(STUDY MATERIAL begins)
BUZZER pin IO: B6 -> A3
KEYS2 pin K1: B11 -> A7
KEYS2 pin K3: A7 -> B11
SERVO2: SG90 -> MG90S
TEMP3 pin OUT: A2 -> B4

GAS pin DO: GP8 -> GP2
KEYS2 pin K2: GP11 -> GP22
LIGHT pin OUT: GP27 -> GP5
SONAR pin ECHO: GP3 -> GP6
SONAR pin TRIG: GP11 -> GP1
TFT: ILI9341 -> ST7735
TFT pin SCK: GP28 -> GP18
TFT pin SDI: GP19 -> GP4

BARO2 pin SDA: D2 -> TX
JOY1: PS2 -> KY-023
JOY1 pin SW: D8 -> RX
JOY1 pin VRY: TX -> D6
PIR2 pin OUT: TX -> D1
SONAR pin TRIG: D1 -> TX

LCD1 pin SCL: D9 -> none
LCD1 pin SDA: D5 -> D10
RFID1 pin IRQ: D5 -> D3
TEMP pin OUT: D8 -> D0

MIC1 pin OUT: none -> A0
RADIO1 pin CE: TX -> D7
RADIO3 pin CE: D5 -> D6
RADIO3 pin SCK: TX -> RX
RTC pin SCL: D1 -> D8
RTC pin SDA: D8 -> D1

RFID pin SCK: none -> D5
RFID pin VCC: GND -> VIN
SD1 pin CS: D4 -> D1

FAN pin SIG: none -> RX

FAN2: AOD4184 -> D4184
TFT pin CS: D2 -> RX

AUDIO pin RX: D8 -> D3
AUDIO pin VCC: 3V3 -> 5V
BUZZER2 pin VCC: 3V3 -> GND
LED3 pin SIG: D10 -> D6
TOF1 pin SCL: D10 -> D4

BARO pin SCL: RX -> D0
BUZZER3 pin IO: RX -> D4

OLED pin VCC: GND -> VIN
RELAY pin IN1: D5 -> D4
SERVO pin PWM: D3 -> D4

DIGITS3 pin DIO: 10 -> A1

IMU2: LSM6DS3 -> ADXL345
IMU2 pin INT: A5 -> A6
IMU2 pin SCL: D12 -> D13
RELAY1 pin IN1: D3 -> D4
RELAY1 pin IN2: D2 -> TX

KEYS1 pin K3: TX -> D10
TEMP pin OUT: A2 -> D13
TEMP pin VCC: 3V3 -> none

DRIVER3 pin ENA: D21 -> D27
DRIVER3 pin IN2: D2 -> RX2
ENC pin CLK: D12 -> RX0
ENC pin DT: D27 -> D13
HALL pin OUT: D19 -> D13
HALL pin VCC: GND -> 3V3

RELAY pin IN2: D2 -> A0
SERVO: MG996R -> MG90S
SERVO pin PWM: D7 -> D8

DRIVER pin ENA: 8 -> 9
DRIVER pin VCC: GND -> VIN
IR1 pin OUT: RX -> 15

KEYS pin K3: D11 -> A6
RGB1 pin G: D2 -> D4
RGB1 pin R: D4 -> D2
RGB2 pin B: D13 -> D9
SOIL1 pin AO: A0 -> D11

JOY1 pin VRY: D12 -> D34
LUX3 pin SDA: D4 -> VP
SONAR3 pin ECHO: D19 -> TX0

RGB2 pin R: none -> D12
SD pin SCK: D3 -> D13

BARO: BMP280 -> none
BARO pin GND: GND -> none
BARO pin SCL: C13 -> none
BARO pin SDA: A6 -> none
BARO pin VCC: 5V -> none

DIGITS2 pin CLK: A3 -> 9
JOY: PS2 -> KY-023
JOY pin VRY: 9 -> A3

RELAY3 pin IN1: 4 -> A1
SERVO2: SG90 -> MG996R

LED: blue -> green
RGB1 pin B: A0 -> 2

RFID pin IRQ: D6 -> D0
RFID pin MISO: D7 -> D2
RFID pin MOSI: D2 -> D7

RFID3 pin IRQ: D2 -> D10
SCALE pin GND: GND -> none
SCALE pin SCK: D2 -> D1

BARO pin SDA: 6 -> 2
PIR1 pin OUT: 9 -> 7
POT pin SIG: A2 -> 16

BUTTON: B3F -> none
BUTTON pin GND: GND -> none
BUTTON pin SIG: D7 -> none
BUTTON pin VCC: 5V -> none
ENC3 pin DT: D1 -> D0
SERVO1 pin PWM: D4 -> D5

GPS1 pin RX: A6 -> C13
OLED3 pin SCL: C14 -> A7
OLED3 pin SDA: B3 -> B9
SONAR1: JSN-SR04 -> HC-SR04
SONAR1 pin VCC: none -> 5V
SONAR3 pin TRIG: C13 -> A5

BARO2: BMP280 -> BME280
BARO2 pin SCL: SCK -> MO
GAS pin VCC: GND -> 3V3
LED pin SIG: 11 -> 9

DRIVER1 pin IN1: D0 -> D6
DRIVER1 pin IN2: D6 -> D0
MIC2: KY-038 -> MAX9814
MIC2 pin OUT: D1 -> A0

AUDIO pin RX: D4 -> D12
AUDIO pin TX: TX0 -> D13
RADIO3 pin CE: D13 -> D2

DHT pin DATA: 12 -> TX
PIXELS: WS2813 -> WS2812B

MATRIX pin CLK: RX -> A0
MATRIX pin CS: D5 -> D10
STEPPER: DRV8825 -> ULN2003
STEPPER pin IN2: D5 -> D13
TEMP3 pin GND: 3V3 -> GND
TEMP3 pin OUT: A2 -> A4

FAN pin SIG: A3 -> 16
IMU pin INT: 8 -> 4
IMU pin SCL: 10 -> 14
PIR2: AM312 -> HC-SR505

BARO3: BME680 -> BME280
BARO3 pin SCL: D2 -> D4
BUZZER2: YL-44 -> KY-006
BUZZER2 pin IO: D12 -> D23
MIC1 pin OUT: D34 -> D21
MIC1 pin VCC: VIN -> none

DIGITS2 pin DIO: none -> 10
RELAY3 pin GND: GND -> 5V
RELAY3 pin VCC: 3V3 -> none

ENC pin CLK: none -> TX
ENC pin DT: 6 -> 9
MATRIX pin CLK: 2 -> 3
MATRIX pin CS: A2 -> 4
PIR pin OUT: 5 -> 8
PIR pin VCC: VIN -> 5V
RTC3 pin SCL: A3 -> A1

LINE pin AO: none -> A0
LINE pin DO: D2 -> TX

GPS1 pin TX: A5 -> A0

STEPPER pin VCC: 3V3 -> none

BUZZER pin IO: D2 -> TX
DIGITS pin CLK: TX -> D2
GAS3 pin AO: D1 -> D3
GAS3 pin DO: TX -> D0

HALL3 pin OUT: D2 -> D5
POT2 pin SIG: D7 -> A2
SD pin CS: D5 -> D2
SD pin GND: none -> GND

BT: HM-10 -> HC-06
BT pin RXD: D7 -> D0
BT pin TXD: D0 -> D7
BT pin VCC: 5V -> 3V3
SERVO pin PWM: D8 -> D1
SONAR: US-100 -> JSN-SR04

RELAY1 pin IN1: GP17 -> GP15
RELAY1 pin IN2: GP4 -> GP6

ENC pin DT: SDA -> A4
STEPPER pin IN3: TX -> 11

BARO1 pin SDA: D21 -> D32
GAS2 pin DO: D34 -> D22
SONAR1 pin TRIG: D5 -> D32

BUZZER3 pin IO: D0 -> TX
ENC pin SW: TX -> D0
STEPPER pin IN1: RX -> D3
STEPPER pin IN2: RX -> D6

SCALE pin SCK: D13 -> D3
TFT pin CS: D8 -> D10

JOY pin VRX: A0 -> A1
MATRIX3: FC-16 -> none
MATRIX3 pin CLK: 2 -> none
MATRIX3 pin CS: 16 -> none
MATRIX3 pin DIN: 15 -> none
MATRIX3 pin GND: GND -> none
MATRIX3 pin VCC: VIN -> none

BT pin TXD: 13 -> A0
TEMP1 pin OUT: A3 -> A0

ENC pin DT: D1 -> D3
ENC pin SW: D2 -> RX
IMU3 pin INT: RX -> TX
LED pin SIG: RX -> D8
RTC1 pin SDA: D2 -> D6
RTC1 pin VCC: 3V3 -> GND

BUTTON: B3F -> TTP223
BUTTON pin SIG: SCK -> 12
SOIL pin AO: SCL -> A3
(STUDY MATERIAL ends)
Could you repeat exactly the lines above from the line with "TEMP pin VCC: 3V3 -> none" up to and including the line with "BUTTON pin VCC: 5V -> none", and only those?

▶ [OUTPUT]:
TEMP pin VCC: 3V3 -> none

DRIVER3 pin ENA: D21 -> D27
DRIVER3 pin IN2: D2 -> RX2
ENC pin CLK: D12 -> RX0
ENC pin DT: D27 -> D13
HALL pin OUT: D19 -> D13
HALL pin VCC: GND -> 3V3

RELAY pin IN2: D2 -> A0
SERVO: MG996R -> MG90S
SERVO pin PWM: D7 -> D8

DRIVER pin ENA: 8 -> 9
DRIVER pin VCC: GND -> VIN
IR1 pin OUT: RX -> 15

KEYS pin K3: D11 -> A6
RGB1 pin G: D2 -> D4
RGB1 pin R: D4 -> D2
RGB2 pin B: D13 -> D9
SOIL1 pin AO: A0 -> D11

JOY1 pin VRY: D12 -> D34
LUX3 pin SDA: D4 -> VP
SONAR3 pin ECHO: D19 -> TX0

RGB2 pin R: none -> D12
SD pin SCK: D3 -> D13

BARO: BMP280 -> none
BARO pin GND: GND -> none
BARO pin SCL: C13 -> none
BARO pin SDA: A6 -> none
BARO pin VCC: 5V -> none

DIGITS2 pin CLK: A3 -> 9
JOY: PS2 -> KY-023
JOY pin VRY: 9 -> A3

RELAY3 pin IN1: 4 -> A1
SERVO2: SG90 -> MG996R

LED: blue -> green
RGB1 pin B: A0 -> 2

RFID pin IRQ: D6 -> D0
RFID pin MISO: D7 -> D2
RFID pin MOSI: D2 -> D7

RFID3 pin IRQ: D2 -> D10
SCALE pin GND: GND -> none
SCALE pin SCK: D2 -> D1

BARO pin SDA: 6 -> 2
PIR1 pin OUT: 9 -> 7
POT pin SIG: A2 -> 16

BUTTON: B3F -> none
BUTTON pin GND: GND -> none
BUTTON pin SIG: D7 -> none
BUTTON pin VCC: 5V -> none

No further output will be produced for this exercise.